> [ACTIVITY] Return the data below unchanged, without images.

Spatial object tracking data
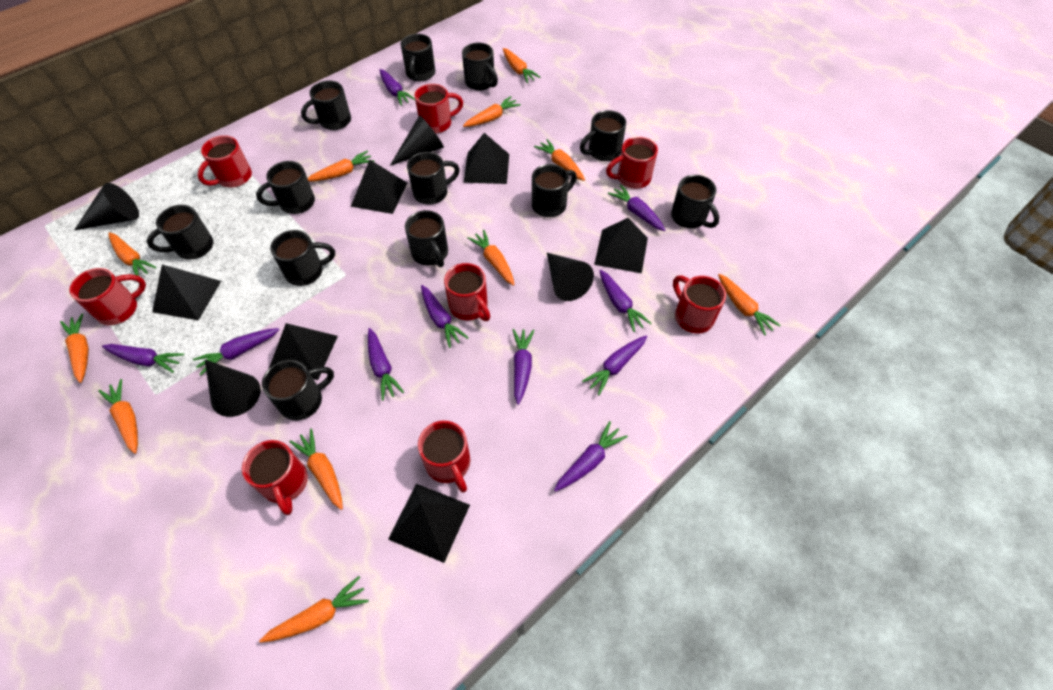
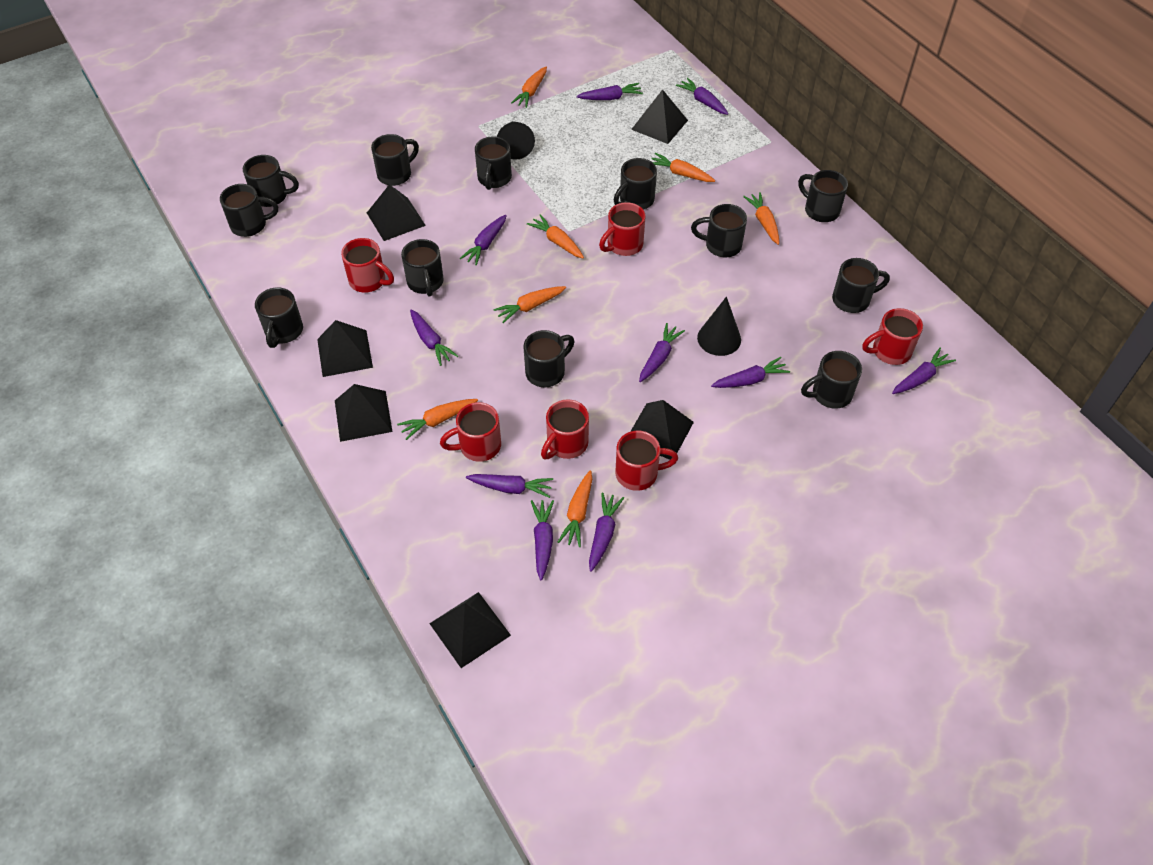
black cone: 4 -> 2
orange carrot: 11 -> 7
red mug: 8 -> 6

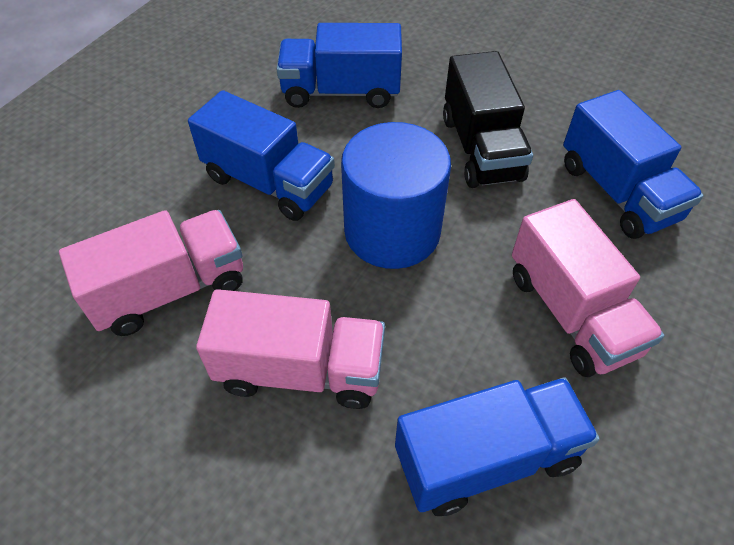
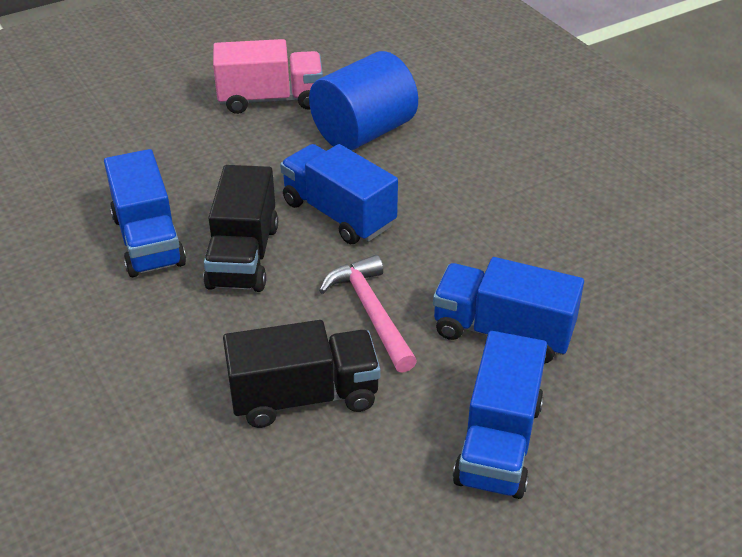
black truck: 1 -> 2
pink hammer: 0 -> 1
pink truck: 3 -> 1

> [RESPONSE TO THE TASK]
black cone: 4 -> 2
orange carrot: 11 -> 7
red mug: 8 -> 6

black truck: 1 -> 2
pink hammer: 0 -> 1
pink truck: 3 -> 1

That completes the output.